**INSTRUCTIONS FOR THE TASK**
Gather every line of the records below that contains the string "partial", including lines where it appears only as part of a longer word. Case counts.

(Some records)
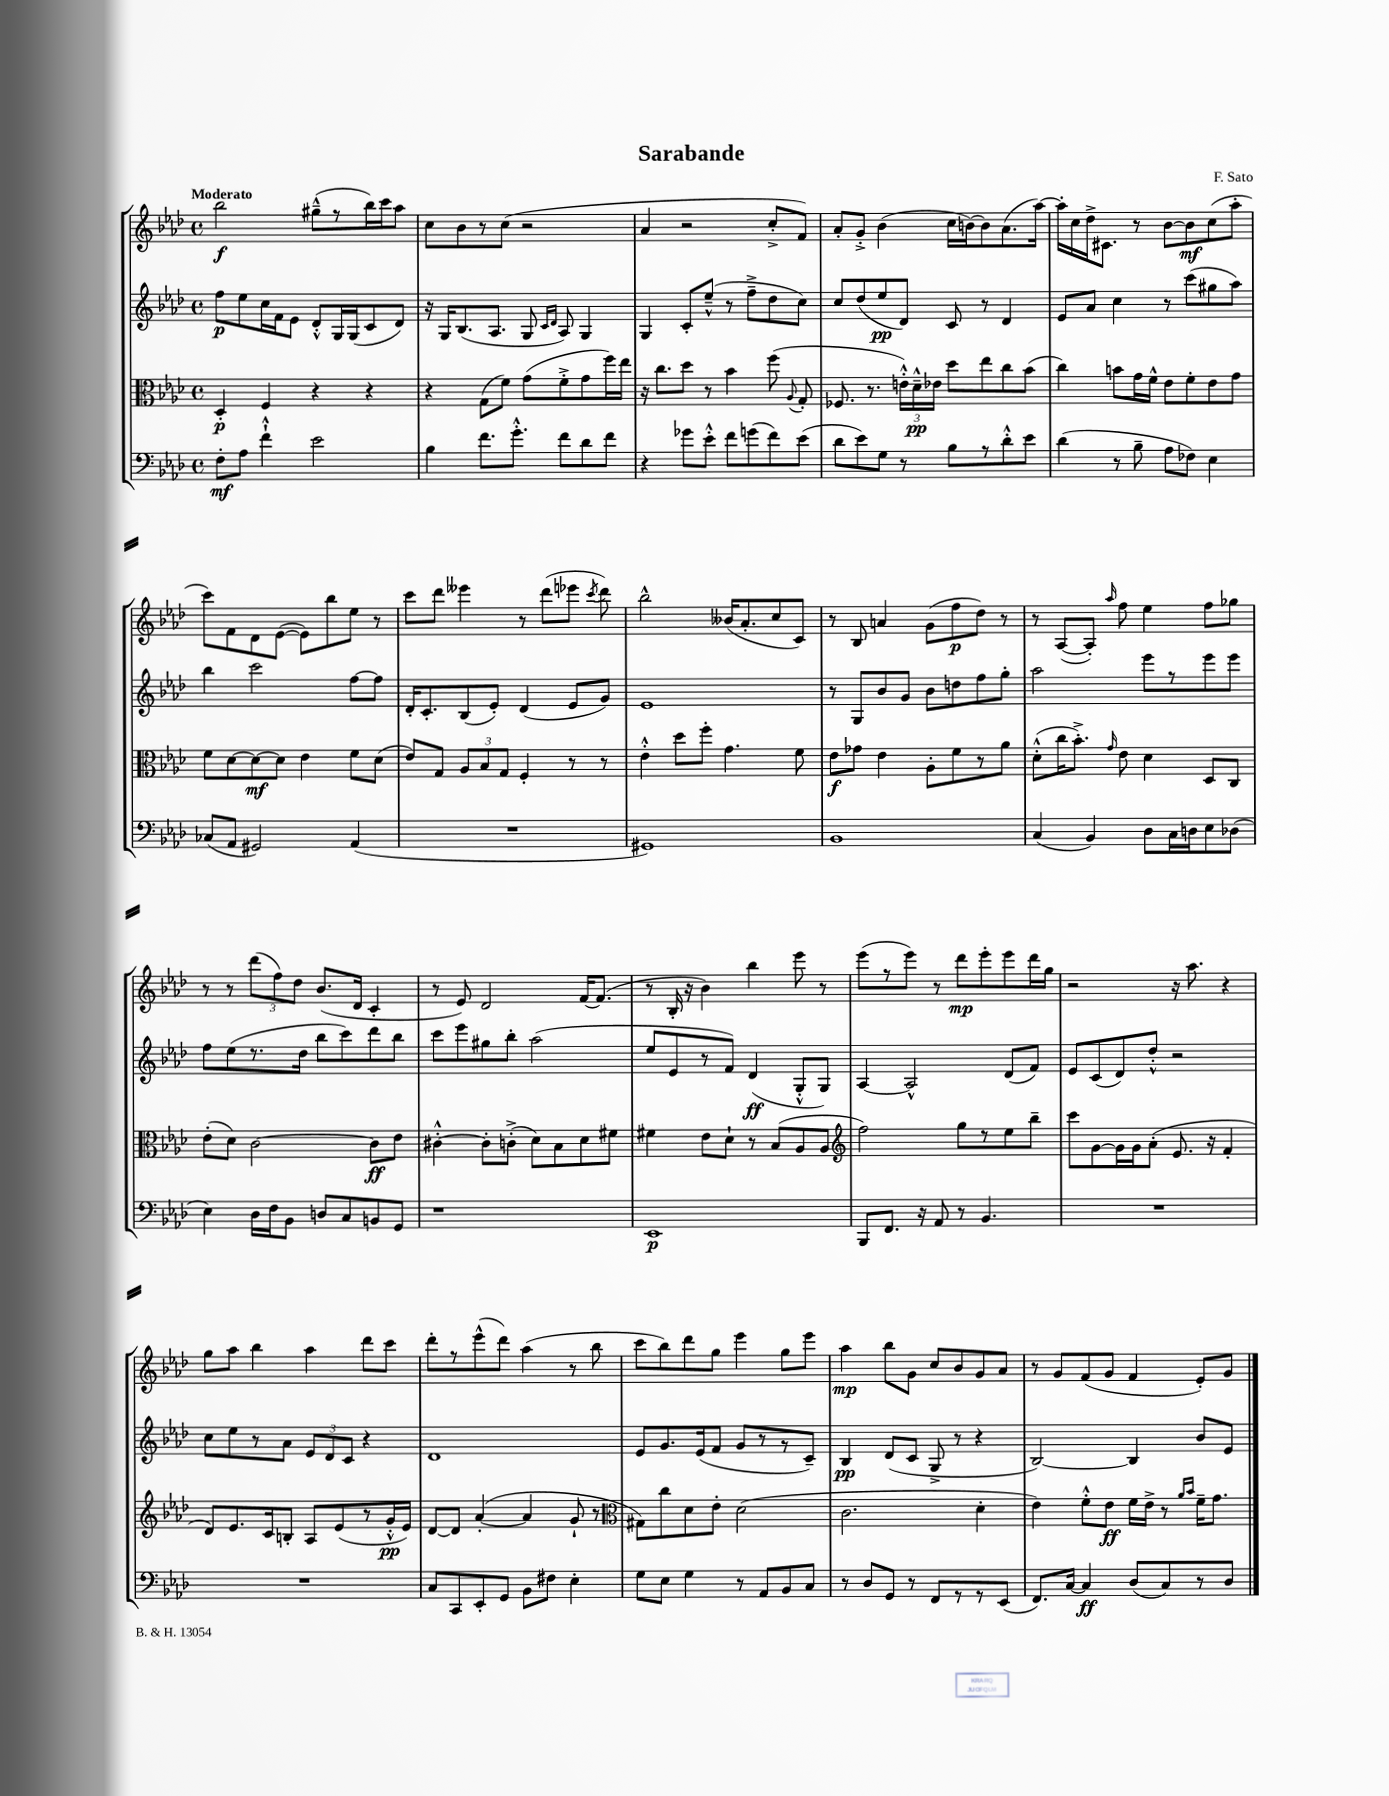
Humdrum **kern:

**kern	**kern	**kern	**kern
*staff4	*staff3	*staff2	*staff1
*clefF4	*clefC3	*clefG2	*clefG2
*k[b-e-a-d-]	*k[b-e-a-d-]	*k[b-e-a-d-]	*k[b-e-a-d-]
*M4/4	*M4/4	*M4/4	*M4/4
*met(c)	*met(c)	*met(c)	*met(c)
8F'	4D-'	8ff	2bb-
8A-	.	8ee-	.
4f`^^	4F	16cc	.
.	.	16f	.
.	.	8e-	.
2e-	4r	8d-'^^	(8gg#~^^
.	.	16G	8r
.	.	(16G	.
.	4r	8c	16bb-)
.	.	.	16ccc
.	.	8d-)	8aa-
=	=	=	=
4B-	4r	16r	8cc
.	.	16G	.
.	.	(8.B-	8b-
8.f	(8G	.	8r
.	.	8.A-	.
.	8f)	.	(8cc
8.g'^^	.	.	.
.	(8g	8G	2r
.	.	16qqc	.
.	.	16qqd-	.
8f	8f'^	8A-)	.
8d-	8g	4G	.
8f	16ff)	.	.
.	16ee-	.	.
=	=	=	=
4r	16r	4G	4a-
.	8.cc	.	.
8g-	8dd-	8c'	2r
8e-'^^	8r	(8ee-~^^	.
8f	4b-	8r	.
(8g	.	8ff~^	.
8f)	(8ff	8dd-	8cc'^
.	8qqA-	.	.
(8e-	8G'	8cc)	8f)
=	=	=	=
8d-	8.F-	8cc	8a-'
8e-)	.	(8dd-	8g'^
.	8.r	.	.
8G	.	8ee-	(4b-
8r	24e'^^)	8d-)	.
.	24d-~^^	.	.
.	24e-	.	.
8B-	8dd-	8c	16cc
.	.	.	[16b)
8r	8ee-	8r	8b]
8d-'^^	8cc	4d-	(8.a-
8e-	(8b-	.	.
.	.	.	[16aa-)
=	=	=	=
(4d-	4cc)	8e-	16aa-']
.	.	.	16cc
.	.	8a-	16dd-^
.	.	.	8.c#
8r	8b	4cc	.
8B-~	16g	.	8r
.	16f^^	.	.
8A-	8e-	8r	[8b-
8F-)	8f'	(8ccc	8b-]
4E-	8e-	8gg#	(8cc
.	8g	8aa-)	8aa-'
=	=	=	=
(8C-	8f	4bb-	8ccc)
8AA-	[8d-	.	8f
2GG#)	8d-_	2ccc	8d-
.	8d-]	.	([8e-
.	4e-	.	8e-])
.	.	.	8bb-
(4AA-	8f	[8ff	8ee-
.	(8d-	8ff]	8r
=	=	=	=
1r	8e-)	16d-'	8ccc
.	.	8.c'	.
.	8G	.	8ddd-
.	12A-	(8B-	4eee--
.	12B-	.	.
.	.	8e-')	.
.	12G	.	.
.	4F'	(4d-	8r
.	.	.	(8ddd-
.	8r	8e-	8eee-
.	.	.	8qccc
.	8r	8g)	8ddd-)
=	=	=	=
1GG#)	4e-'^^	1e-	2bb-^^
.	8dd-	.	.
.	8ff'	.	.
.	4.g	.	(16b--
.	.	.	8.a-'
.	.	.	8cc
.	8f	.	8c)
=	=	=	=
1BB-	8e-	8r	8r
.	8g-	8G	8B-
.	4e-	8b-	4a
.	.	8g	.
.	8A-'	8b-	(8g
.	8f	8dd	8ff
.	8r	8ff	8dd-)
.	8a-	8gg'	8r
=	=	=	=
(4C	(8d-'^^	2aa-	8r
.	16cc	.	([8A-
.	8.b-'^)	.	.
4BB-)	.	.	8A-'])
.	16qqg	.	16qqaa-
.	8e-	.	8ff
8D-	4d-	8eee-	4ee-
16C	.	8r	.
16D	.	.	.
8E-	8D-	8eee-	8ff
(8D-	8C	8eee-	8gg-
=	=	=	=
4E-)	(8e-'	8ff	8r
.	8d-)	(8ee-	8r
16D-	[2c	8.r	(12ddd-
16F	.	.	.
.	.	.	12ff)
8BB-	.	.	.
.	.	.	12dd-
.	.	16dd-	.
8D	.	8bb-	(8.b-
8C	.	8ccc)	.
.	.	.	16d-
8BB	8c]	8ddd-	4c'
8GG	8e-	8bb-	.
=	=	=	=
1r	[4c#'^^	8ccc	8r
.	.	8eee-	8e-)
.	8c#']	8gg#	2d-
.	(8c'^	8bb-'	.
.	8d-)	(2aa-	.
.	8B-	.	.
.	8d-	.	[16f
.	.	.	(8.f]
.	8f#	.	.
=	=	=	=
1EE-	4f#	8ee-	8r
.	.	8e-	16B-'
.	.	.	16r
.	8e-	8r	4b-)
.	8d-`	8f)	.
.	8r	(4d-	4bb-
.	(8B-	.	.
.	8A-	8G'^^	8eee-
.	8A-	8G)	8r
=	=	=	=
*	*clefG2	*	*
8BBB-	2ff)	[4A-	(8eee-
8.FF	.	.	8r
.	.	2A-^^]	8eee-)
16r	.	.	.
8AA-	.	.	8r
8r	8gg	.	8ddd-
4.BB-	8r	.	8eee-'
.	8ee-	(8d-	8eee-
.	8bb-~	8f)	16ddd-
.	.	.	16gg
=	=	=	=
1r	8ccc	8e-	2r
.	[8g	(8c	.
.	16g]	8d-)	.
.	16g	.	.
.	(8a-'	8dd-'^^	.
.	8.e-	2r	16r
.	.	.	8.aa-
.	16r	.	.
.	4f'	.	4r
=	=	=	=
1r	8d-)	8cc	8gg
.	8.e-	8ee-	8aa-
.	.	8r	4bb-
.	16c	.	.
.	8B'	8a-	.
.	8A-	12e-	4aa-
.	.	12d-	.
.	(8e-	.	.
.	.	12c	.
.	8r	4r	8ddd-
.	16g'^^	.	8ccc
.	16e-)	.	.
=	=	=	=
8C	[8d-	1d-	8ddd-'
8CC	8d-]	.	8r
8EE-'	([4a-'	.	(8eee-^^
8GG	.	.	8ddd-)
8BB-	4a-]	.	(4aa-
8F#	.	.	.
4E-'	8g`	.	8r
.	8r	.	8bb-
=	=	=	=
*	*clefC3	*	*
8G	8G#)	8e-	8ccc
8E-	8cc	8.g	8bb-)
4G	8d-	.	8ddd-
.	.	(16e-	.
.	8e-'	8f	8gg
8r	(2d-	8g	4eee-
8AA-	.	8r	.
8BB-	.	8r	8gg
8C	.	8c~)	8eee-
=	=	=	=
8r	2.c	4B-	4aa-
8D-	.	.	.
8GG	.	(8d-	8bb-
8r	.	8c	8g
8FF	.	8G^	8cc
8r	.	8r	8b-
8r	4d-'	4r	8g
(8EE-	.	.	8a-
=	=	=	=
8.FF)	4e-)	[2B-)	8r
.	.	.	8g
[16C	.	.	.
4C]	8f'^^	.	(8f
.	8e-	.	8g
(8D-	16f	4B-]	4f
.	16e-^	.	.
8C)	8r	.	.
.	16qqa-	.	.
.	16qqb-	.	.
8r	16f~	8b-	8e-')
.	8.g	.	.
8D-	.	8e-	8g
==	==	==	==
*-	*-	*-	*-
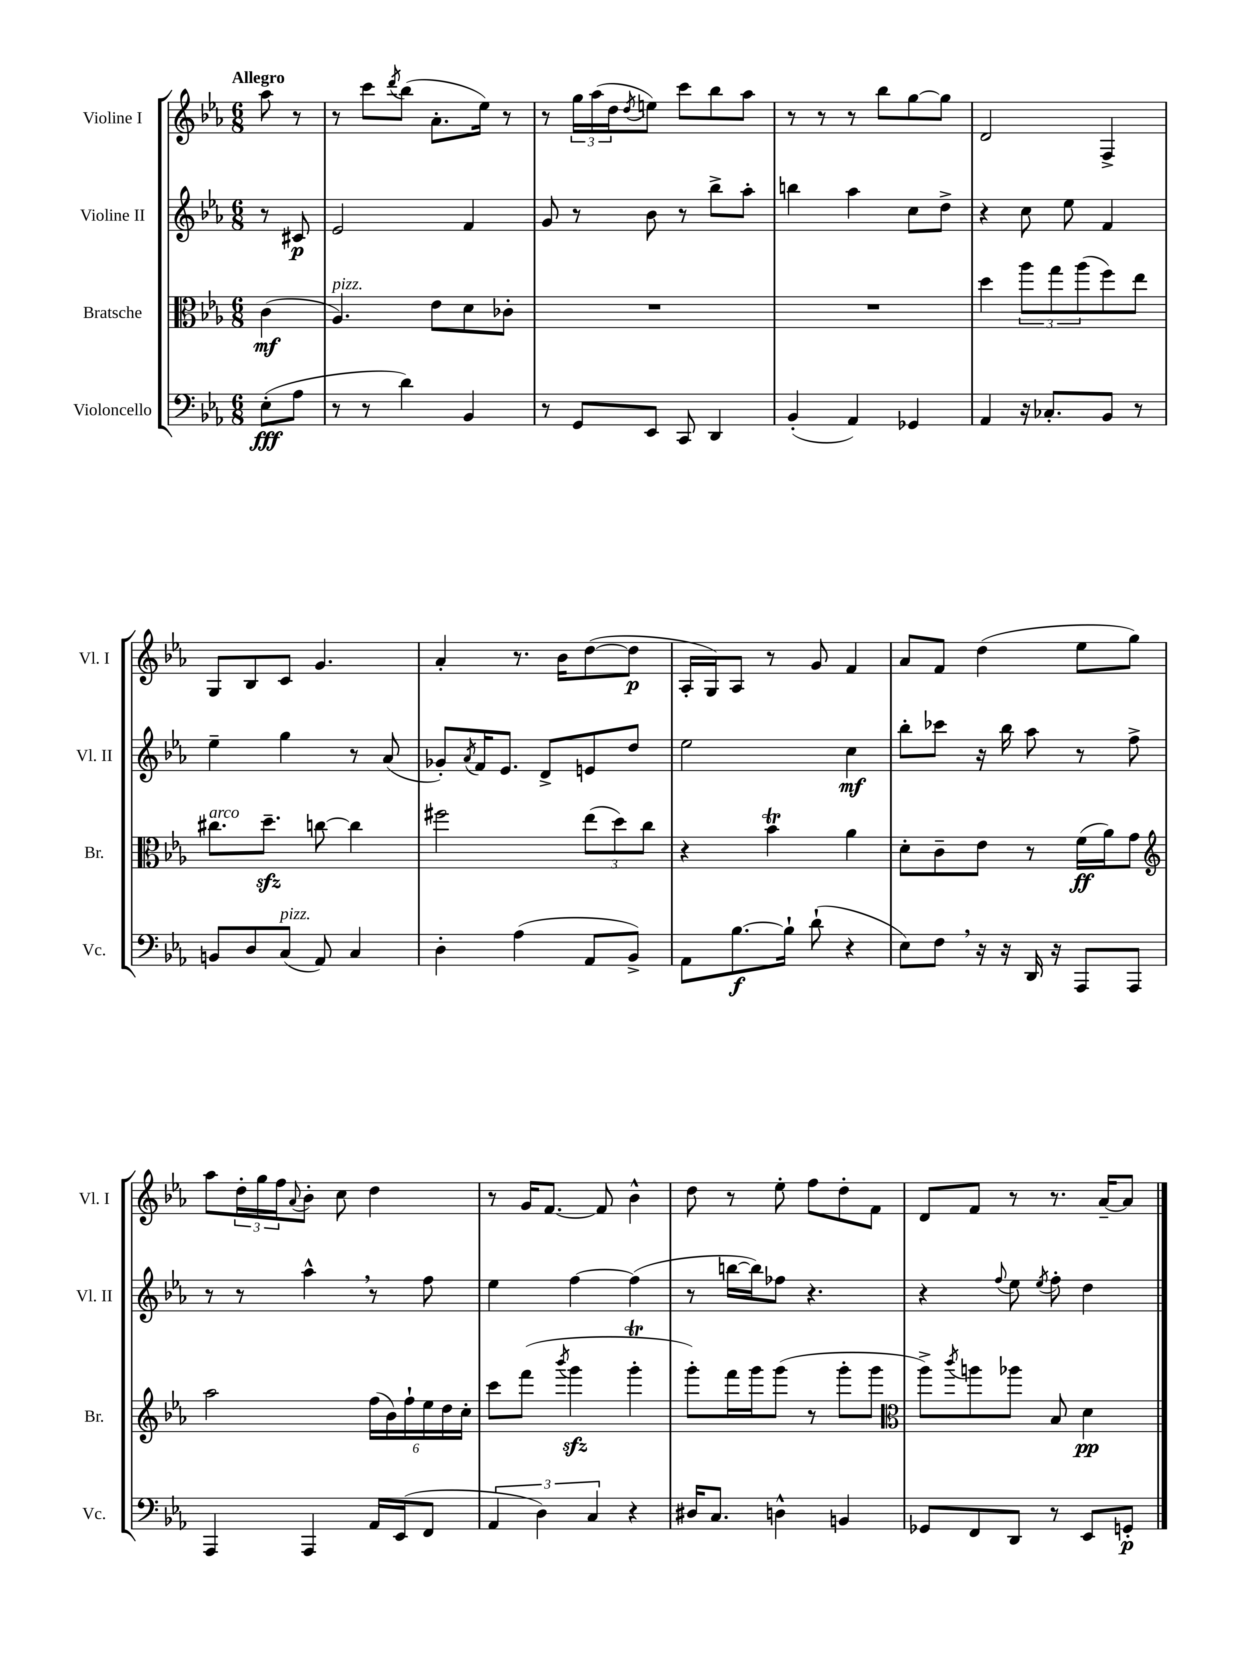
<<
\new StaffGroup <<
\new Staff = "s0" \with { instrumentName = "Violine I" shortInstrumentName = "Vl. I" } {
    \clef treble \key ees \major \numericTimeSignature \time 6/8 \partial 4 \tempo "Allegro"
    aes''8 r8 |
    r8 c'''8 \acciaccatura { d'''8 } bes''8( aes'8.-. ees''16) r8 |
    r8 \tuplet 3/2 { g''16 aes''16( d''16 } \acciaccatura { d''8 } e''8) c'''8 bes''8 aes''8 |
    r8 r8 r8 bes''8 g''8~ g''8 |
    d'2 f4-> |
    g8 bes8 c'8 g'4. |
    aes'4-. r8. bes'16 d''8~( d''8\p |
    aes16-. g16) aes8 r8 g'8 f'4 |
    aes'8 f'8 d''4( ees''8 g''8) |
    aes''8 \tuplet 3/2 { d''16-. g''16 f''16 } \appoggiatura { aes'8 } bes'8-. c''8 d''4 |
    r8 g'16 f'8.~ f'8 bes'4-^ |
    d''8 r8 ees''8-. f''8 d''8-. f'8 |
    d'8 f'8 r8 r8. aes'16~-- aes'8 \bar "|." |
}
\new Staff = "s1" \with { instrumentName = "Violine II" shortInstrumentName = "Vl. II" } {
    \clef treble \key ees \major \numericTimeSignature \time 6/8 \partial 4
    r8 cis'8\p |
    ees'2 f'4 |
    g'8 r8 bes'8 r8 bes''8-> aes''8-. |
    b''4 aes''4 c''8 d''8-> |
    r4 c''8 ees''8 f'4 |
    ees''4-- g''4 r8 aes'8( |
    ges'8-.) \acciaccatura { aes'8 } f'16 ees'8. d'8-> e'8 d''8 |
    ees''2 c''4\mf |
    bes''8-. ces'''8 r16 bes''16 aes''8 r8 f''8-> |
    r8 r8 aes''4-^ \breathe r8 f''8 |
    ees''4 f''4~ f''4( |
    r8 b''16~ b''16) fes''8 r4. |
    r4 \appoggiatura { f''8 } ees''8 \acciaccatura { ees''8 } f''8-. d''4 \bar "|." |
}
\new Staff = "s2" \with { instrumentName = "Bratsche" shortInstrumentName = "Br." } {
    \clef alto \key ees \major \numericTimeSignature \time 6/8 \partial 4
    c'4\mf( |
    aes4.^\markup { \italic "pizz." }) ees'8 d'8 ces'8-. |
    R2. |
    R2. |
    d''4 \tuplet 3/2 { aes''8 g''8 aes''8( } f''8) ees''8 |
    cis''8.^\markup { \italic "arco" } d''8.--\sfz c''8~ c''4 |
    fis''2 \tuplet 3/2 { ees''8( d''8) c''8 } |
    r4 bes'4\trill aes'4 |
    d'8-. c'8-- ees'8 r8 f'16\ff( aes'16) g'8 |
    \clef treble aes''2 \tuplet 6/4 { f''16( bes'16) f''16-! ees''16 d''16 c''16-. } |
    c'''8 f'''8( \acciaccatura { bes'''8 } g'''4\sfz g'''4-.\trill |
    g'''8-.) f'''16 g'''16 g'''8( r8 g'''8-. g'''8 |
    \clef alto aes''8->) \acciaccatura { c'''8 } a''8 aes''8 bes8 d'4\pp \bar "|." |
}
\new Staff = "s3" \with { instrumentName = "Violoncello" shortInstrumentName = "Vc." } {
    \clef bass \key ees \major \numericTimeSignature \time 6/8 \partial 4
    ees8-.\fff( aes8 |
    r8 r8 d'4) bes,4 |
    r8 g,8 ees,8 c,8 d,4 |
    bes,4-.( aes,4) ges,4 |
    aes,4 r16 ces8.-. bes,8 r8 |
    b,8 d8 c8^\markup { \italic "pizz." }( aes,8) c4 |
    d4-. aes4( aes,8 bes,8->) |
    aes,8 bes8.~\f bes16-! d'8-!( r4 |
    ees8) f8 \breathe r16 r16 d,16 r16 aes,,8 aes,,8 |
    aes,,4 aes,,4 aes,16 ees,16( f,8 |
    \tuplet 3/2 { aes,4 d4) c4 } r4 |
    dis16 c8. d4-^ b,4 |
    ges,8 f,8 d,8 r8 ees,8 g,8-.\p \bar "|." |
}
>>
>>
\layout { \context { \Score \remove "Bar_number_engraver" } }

**EXERCISE OUTPUT**
    \clef treble \key ees \major \numericTimeSignature \time 6/8 \partial 4 \tempo "Allegro"
    \clef treble \key ees \major \numericTimeSignature \time 6/8 \partial 4
    \clef alto \key ees \major \numericTimeSignature \time 6/8 \partial 4
    \clef bass \key ees \major \numericTimeSignature \time 6/8 \partial 4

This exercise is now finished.